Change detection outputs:
:::
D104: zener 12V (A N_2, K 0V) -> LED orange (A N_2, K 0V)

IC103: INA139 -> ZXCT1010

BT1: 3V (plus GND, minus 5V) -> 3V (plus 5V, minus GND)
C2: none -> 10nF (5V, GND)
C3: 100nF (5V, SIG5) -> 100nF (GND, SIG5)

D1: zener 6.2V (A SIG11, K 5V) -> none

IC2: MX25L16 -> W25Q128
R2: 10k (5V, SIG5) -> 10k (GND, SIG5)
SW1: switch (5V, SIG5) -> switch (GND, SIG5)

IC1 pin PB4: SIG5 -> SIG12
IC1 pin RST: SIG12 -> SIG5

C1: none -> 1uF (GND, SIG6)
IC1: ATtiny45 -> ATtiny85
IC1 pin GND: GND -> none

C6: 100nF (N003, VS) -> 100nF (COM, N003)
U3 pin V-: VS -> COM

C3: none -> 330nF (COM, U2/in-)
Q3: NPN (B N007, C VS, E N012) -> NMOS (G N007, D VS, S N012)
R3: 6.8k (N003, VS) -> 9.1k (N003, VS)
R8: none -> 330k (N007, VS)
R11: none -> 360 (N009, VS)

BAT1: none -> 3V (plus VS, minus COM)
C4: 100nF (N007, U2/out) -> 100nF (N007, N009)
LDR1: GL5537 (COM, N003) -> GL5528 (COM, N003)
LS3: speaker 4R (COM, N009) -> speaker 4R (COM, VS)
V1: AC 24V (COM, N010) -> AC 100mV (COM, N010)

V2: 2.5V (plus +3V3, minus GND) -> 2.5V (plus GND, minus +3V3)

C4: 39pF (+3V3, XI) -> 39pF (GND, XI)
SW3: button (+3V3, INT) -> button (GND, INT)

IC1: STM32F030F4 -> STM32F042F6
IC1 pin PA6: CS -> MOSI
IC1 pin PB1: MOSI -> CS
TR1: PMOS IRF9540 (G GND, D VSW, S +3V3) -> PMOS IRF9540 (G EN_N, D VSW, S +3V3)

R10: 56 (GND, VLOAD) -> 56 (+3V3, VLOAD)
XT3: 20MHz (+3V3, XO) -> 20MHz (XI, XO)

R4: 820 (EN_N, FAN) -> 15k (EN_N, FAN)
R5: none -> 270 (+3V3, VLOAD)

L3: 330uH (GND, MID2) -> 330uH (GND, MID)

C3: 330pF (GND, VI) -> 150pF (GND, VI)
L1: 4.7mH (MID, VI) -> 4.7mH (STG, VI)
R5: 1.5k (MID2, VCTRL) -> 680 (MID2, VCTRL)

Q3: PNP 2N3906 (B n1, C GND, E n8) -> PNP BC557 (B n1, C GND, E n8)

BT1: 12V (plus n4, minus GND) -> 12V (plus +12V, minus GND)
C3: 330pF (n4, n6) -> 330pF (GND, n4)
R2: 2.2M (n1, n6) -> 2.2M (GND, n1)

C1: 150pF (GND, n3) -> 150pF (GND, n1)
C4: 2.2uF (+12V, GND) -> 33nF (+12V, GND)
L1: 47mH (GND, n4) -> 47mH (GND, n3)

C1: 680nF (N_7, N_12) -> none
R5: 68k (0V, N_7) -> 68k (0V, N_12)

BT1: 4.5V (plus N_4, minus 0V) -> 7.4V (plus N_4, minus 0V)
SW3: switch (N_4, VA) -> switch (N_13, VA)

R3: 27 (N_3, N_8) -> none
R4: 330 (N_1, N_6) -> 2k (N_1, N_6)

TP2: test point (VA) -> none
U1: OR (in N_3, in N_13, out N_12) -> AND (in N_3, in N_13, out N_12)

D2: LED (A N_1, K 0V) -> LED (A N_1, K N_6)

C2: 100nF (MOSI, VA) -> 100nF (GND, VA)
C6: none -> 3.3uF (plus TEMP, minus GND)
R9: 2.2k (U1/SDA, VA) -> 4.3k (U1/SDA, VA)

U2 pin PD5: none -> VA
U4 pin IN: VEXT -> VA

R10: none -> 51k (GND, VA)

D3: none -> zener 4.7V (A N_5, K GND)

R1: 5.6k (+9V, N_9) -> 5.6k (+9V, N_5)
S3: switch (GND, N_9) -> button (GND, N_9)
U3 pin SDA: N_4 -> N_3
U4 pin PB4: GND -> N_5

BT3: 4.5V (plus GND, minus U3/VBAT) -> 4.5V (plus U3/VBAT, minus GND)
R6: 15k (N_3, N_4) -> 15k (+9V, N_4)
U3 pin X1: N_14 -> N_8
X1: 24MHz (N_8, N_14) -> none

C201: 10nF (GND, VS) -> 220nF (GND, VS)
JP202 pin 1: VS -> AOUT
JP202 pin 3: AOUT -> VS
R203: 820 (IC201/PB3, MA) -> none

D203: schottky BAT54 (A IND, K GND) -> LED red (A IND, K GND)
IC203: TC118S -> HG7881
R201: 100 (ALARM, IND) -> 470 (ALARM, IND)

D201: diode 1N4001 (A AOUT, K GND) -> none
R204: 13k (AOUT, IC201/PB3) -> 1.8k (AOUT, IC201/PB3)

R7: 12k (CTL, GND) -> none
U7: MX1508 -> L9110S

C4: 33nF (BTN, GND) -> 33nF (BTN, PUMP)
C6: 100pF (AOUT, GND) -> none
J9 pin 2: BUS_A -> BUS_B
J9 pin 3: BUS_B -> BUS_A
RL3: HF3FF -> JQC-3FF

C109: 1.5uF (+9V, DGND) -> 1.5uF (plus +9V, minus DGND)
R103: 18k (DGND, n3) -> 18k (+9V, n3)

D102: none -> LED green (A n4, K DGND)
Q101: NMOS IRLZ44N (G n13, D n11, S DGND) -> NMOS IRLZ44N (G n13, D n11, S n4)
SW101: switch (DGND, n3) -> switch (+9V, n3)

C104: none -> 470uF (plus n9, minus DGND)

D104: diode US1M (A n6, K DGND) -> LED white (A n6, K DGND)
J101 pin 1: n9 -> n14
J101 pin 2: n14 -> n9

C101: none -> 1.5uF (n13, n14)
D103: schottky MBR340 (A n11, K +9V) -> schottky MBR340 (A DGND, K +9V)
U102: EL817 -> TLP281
:::
Your objective => Starting from the line containing "J101 pin 1: n9 -> n14", repeat each line through the end of the entries, exactly.

Written answer =>
J101 pin 1: n9 -> n14
J101 pin 2: n14 -> n9

C101: none -> 1.5uF (n13, n14)
D103: schottky MBR340 (A n11, K +9V) -> schottky MBR340 (A DGND, K +9V)
U102: EL817 -> TLP281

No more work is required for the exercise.